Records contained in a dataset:
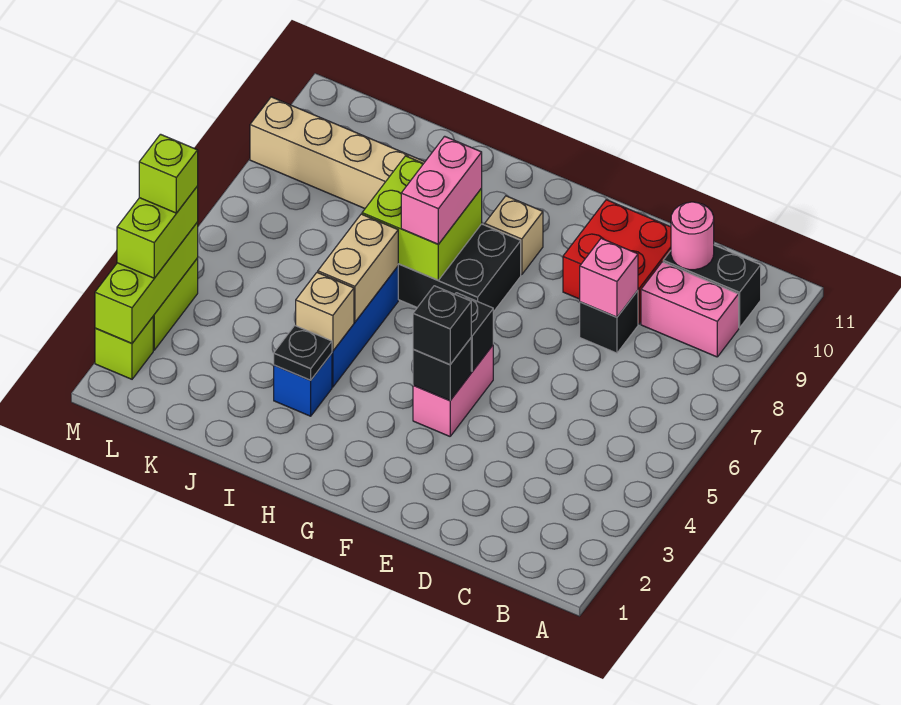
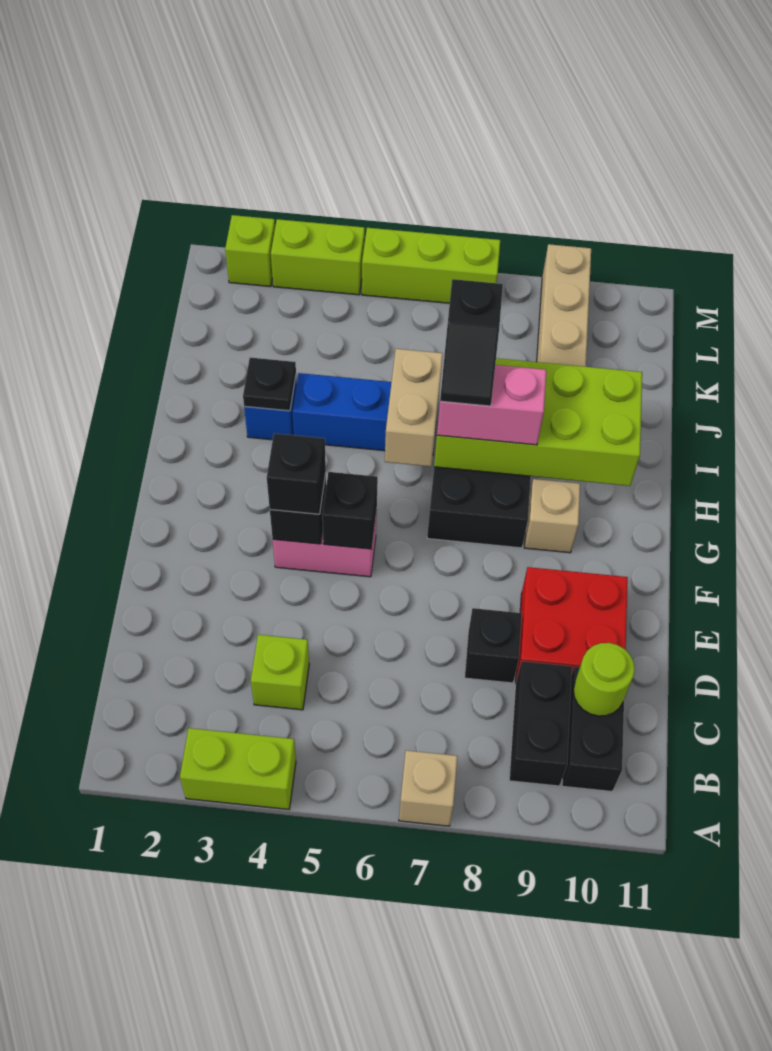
pink brick B9:C9 level 1 -> black brick B9:C9 level 1
pink round brick C10 level 2 -> lime round brick C10 level 2
pink brick D8 level 2 -> none
lime brick H7:I8 level 2 -> lime brick H7:I10 level 2
none -> black slope H7:I7 level 4 top I
tan brick I4 level 2 -> tan brick A7 level 1
tan brick I5:I6 level 2 -> tan brick H6:I6 level 2
lime brick M2:M4 level 2 -> lime brick M5:M7 level 1
lime brick M3:M4 level 3 -> lime brick A3:A4 level 1
lime brick M4 level 4 -> lime brick C4 level 1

EXERCISE OBJECTIVE:
Please repeat every record exactly, leaving the pictures out.

EXERCISE SOLUTION:
pink brick B9:C9 level 1 -> black brick B9:C9 level 1
pink round brick C10 level 2 -> lime round brick C10 level 2
pink brick D8 level 2 -> none
lime brick H7:I8 level 2 -> lime brick H7:I10 level 2
none -> black slope H7:I7 level 4 top I
tan brick I4 level 2 -> tan brick A7 level 1
tan brick I5:I6 level 2 -> tan brick H6:I6 level 2
lime brick M2:M4 level 2 -> lime brick M5:M7 level 1
lime brick M3:M4 level 3 -> lime brick A3:A4 level 1
lime brick M4 level 4 -> lime brick C4 level 1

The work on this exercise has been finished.